(Scene edit records)
================

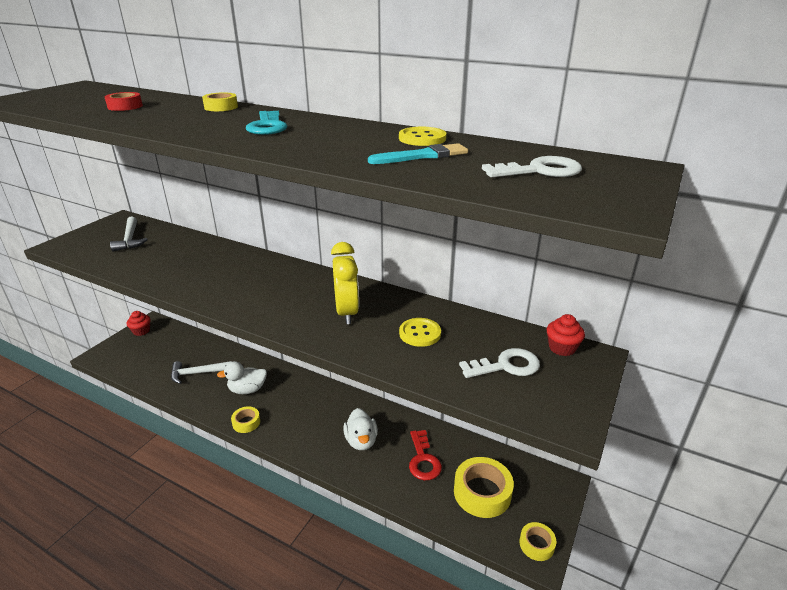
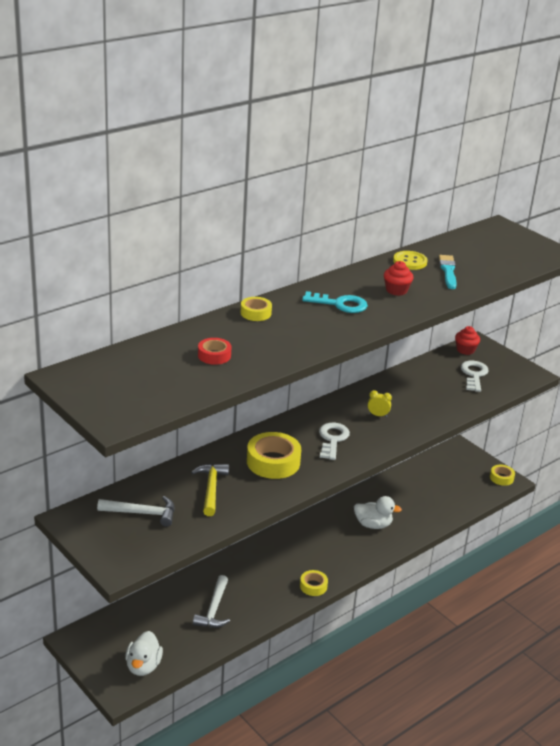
camera: 70 degrees left, 0 degrees up
(141, 331) = (90, 649): red cupcake -> red cupcake (396, 290)
(171, 257) = (211, 489): none -> yellow hammer
(247, 390) = (265, 578): white duck -> white duck (143, 666)
(347, 312) = (378, 415): yellow clock -> yellow clock, size x0.48
(420, 333) = (422, 393): yellow button -> none
(423, 460) = (409, 499): red key -> none
(482, 492) = (452, 484): yellow tape -> yellow tape (273, 462)
(540, 171) = (492, 250): white key -> white key (332, 439)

================

*Description of the task:*
The answer must be every line from the records above that contains the word "none", copied out.

*Response area:*
(171, 257) = (211, 489): none -> yellow hammer
(420, 333) = (422, 393): yellow button -> none
(423, 460) = (409, 499): red key -> none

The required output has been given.